— START OF Extracted data —
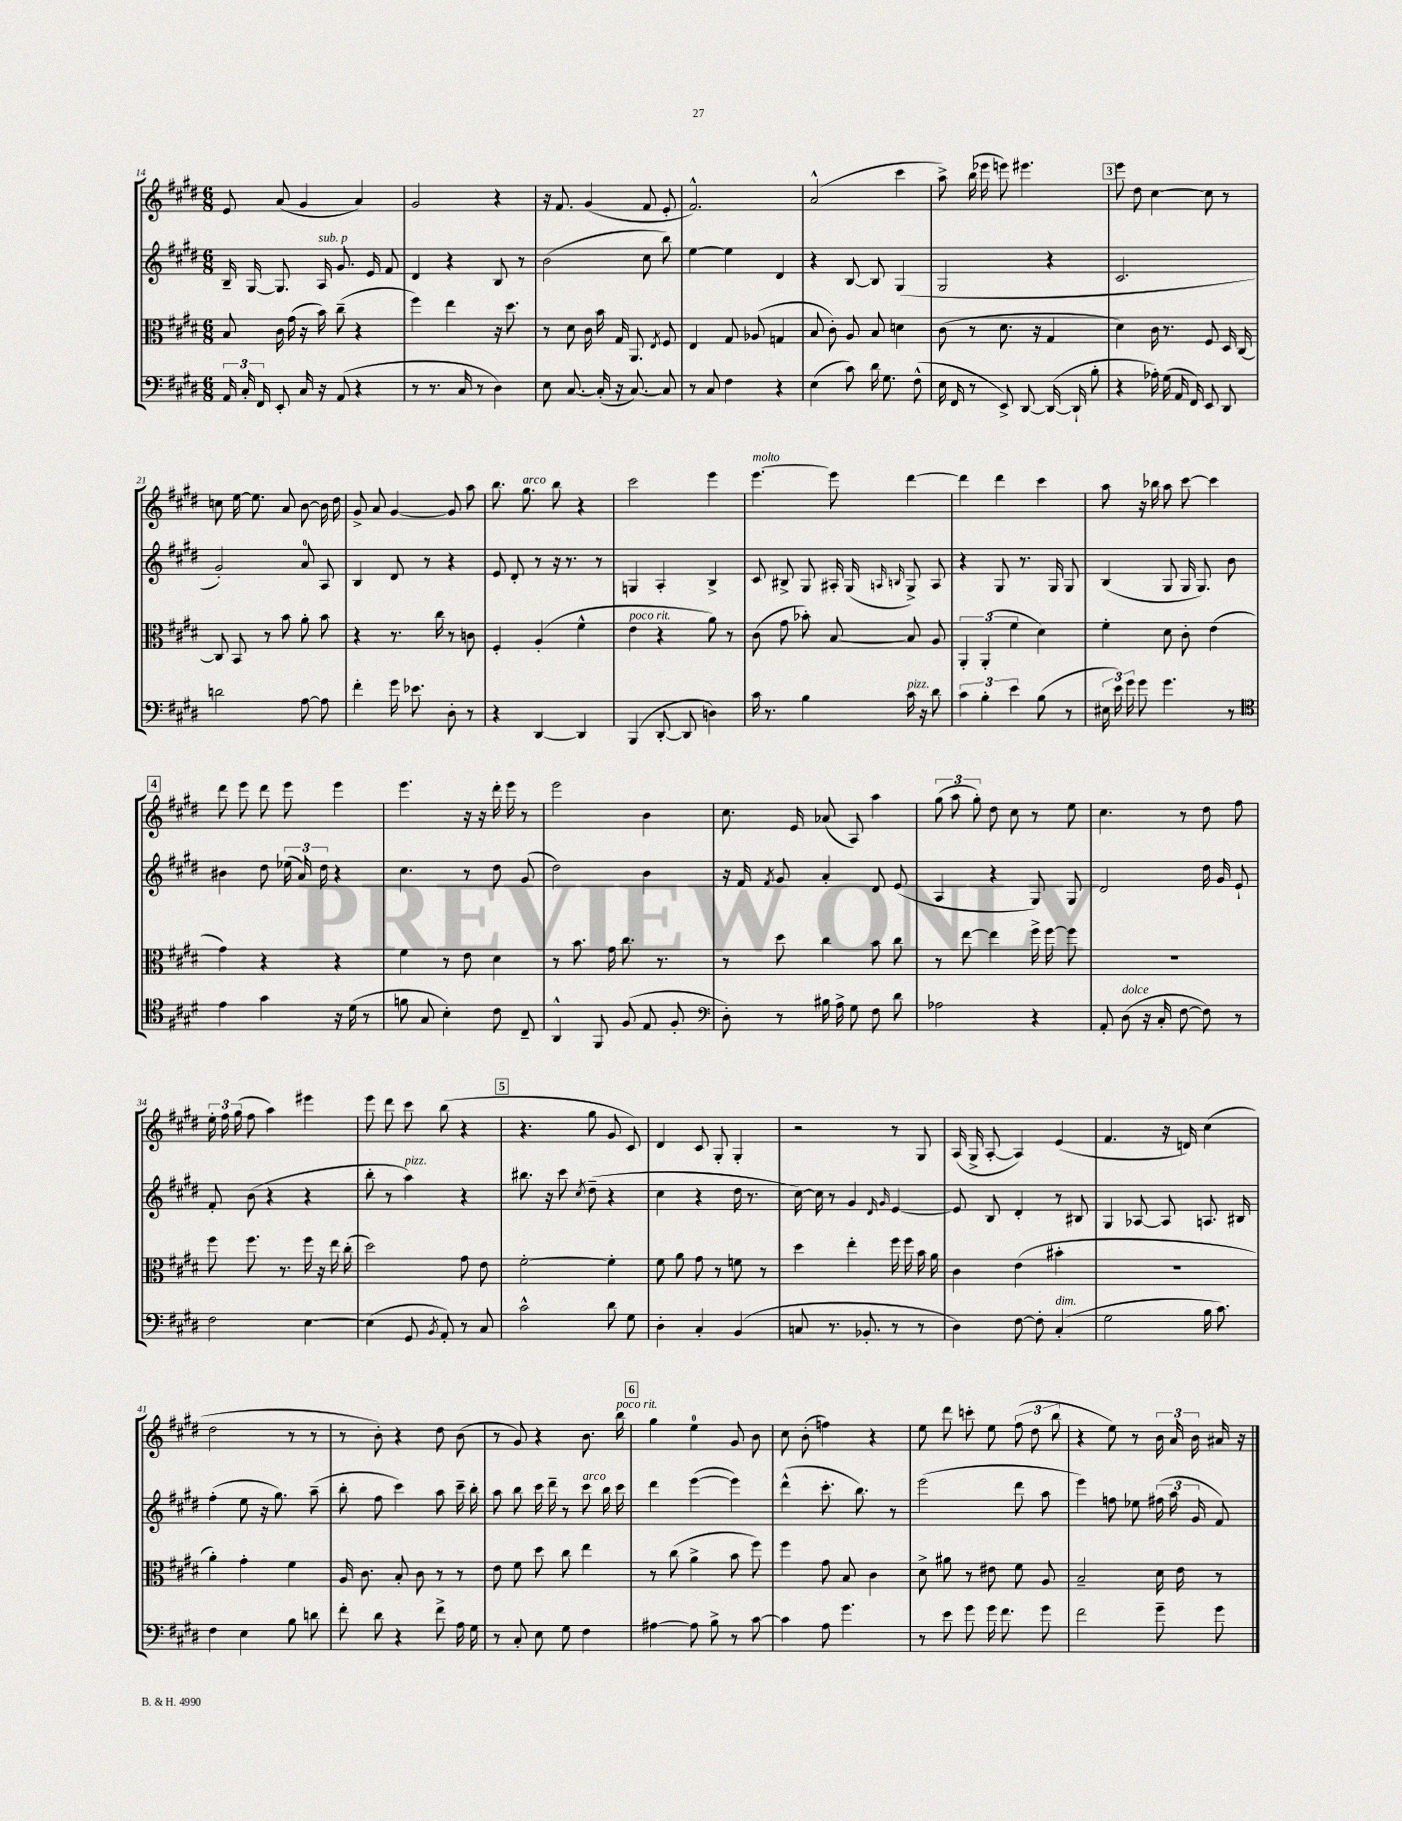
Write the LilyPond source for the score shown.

<<
\new StaffGroup <<
\new Staff = "s0" {
    \clef treble \key e \major \numericTimeSignature \time 6/8
    \autoBeamOff e'8 a'8( gis'4 a'4) |
    gis'2 r4 |
    r16 fis'8. gis'4( fis'8 e'8-. |
    fis'2.-^) |
    a'2-^( cis'''4 |
    a''8->) b''16( ees'''16 e'''8) eis'''4. |
    \mark \markup { \box "3" } e'''8 dis''8 cis''4~ cis''8 r8 |
    c''8 e''16~ e''8. a'8 b'8~ b'16 dis''16 |
    gis'8-> a'8 gis'4~ gis'8 a''8 |
    b''8. gis''8.^\markup { \italic "arco" } b''8 r4 |
    cis'''2 e'''4 |
    e'''4.~^\markup { \italic "molto" } e'''8 dis'''4~ |
    dis'''4 dis'''4 cis'''4 |
    a''8 r16 bes''16 a''8 cis'''8~ cis'''4 |
    \mark \markup { \box "4" } dis'''8 e'''8 dis'''8 e'''8 e'''4 |
    e'''4. r16 r16 dis'''16-. e'''16 r8 |
    e'''2 b'4 |
    cis''8. e'16 aes'8( a8) a''4 |
    \tuplet 3/2 { gis''8( a''8 gis''8-.) } dis''8 cis''8 r8 e''8 |
    cis''4. r8 dis''8 fis''8 |
    \tuplet 3/2 { e''16-. fis''16 gis''16( } fis''8 a''4) eis'''4 |
    e'''8 dis'''8 cis'''8 b''8( r4 |
    \mark \markup { \box "5" } r4. gis''8 gis'8 cis'8) |
    dis'4 cis'8 gis8-. gis4-. |
    r2 r8 gis8 |
    a16( gis16-> a8~-. a4) e'4( |
    fis'4. r16 d'16) cis''4( |
    dis''2 r8 r8 |
    r8 b'8-.) r4 dis''8 b'8( |
    r8 gis'8) r4 b'8. b''16^\markup { \italic "poco rit." } |
    \mark \markup { \box "6" } gis''4 e''4-0 gis'8 b'8 |
    cis''8 b'8-.( f''4) r4 |
    e''8 dis'''8 c'''8-. e''8 \tuplet 3/2 { fis''8( dis''8 b''8 } |
    r4 e''8) r8 \tuplet 3/2 { b'16 a'16 b'16 } ais'16 r16 \bar "|." |
}
\new Staff = "s1" {
    \clef treble \key e \major \numericTimeSignature \time 6/8
    \autoBeamOff b16-- gis16~ gis8. a16^\markup { \italic "sub. p" } gis'8. e'16 fis'8 |
    dis'4 r4 b8 r8 |
    b'2( cis''8 b''8) |
    e''4~ e''4 dis'4 |
    r4 b8~ b8 gis4( |
    gis2 r4 |
    \mark \markup { \box "3" } cis'2. |
    gis'2-.) a'8-0 a8 |
    b4 dis'8 r8 r4 |
    e'8 dis'8-. r8 r16 r8. r8 |
    g4 a4-. b4-> |
    cis'8 bis8-> gis8 ais16-. gis16( \grace { a16 b16 } gis8->) a8 |
    r4 gis8 r8. gis16 gis8 |
    b4( gis8 gis16 gis8.) b'8 |
    \mark \markup { \box "4" } bis'4 dis''8 \tuplet 3/2 { ees''16( a'16) dis''16 } r4 |
    cis''4. r8 dis''8 gis'8( |
    dis''2) b'4 |
    r16 fis'16 \acciaccatura { fis'8 } gis'8 a'4-. dis'8 e'8( |
    a4 r4 gis8) gis8 |
    dis'2 dis''16 gis'16 e'8-! |
    fis'8-. b'8( r4 r4 |
    b''8-. r8 a''4^\markup { \italic "pizz." }) r4 |
    \mark \markup { \box "5" } bis''8. r16 cis'''8 \acciaccatura { cis''8 } dis''8--( r4 |
    cis''4 r4 dis''16 r8. |
    cis''16~) cis''16 r8 gis'4 \grace { dis'16 gis'16 } e'4~ |
    e'8 b8 dis'4-. r8 bis8 |
    gis4 aes8~ aes8 a8. bis16 |
    fis''4-.( e''8 r16 gis''8.) a''8--( |
    b''8-. fis''8 cis'''4) a''8 cis'''16-- b''16-. |
    a''8 b''8 cis'''16 dis'''16-- r8 cis'''8^\markup { \italic "arco" } b''16 cis'''16 |
    \mark \markup { \box "6" } dis'''4 e'''4~( e'''4) |
    dis'''4-^( cis'''8.-. b''8.) r8 |
    e'''2( dis'''8 a''8 |
    e'''4) f''8 ees''8 \tuplet 3/2 { fis''16( a''16 gis'16 } fis'8) \bar "|." |
}
\new Staff = "s2" {
    \clef alto \key e \major \numericTimeSignature \time 6/8
    \autoBeamOff b8 cis'16 gis'16( r16 b'16) cis''8--( r4 |
    fis''4) e''4 r16 dis''8. |
    r8 dis'8 cis'16 b'16 gis16 a,8. \acciaccatura { e8 } fis8 |
    e4 gis8 aes8( g4 |
    b8 cis'8-.) a8 b8 d'4 |
    cis'8( r8 dis'8. r16 gis4 |
    \mark \markup { \box "3" } dis'4) cis'16 r8. fis8 dis16 cis16~ |
    cis8 b,8 r8 b'8 a'8-. b'8 |
    r4 r8. cis''16 r8 c'8 |
    fis4-. a4-.( fis'4-^ |
    e'4^\markup { \italic "poco rit." } r4 a'8) r8 |
    cis'8( gis'8 bes'8-.) b8~ b8 a8 |
    \tuplet 3/2 { a,4-. a,4-.( fis'4 } dis'4) |
    fis'4-. dis'8 cis'8-. e'4( |
    \mark \markup { \box "4" } gis'4) r4 r4 |
    fis'4 r8 e'8 dis'4 |
    r8 b'8. gis'16 cis''8. r8. |
    r8 dis''8 cis''4 b'8 cis''8 |
    r8 e''8~ e''4 fis''16-> fis''16~ fis''8 |
    R2. |
    fis''8 fis''8. r8. fis''16 r16 e''16 cis''16-.( |
    dis''2) gis'8 e'8 |
    \mark \markup { \box "5" } fis'2~-. fis'4-. |
    fis'8 a'8 gis'8 r8 f'8 r8 |
    dis''4 e''4-. fis''16 fis''16 b'16 a'16 |
    cis'4 e'4( bis'4-. |
    R2. |
    a'4-.) gis'4-. fis'4 |
    a16 cis'8. b8-. cis'8 r8 r8 |
    e'8 fis'8 dis''8 cis''8 e''4 |
    \mark \markup { \box "6" } r8 cis''8( a'4-> b'8 fis''8) |
    fis''4 gis'8 b8 cis'4 |
    dis'8-> ais'8 r8 eis'8 fis'8 a8 |
    b2-- dis'16 e'16 r8 \bar "|." |
}
\new Staff = "s3" {
    \clef bass \key e \major \numericTimeSignature \time 6/8
    \autoBeamOff \tuplet 3/2 { a,16 cis16-. fis,16 } e,8-. cis16 r16 a,8( r4 |
    r8 r8. cis16 r8 dis4) |
    e8 cis8.~ cis16-.( r16 cis8.~) cis8 |
    r8 cis8 fis4 r4 |
    e4( cis'8) dis'16 gis8. fis8-^( |
    e16 fis,16 r8 e,8->) dis,8~ dis,16~( dis,16-! b8-. |
    \mark \markup { \box "3" } r4 aes16-.) gis16( a,16 fis,16) e,8 dis,8 |
    d'2 a8~ a8 |
    fis'4-. gis'16 ees'8. dis8-. r8 |
    r4 dis,4~ dis,4 |
    b,,4( dis,8~-. dis,8 d4) |
    cis'16 r8. b4 cis'16^\markup { \italic "pizz." } r16 dis'8 |
    \tuplet 3/2 { cis'4 b4-. e'4 } b8( r8 |
    \tuplet 3/2 { eis16 e'16) gis'16 } gis'8 gis'4. r8 |
    \mark \markup { \box "4" } \clef tenor e'4 gis'4 r16 dis'16( r8 |
    f'8 gis8 b4-.) cis'8 cis8-- |
    a,4-^ fis,8 fis8( e8 fis8-. |
    \clef bass dis8-.) r8 bis16 a16-> gis8 fis8 dis'8 |
    aes2 r4 |
    a,8-. dis8^\markup { \italic "dolce" }( r16 cis16-. fis8~ fis8) r8 |
    fis2 e4~ |
    e4( gis,8 \acciaccatura { b,8 } a,8-.) r8 cis8 |
    \mark \markup { \box "5" } cis'2-^ dis'8 gis8 |
    dis4-. cis4-. b,4( |
    c8 r8. bes,8.-. r8 r8 |
    dis4) fis8~ fis8-. cis4-.^\markup { \italic "dim." }( |
    gis2 b16 cis'8.) |
    fis4 e4 b8 d'8 |
    fis'8-. dis'8 r4 fis'8-> a16 gis16 |
    r8 cis8-. e8 gis8 fis4 |
    \mark \markup { \box "6" } ais4~ ais8 b8-> r8 cis'8~ |
    cis'4 a8 gis'4. |
    r8 e'8 gis'8 gis'16 fis'8. gis'8 |
    fis'2 gis'8-- gis'8 \bar "|." |
}
>>
>>
\layout { \context { \Score currentBarNumber = #14 } }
— END OF Extracted data —
> **What is required**
Gather every line in the listing above that contains the string "clef", matching case exactly.

> **Completed exercise**
    \clef treble \key e \major \numericTimeSignature \time 6/8
    \clef treble \key e \major \numericTimeSignature \time 6/8
    \clef alto \key e \major \numericTimeSignature \time 6/8
    \clef bass \key e \major \numericTimeSignature \time 6/8
    \mark \markup { \box "4" } \clef tenor e'4 gis'4 r16 dis'16( r8 |
    \clef bass dis8-.) r8 bis16 a16-> gis8 fis8 dis'8 |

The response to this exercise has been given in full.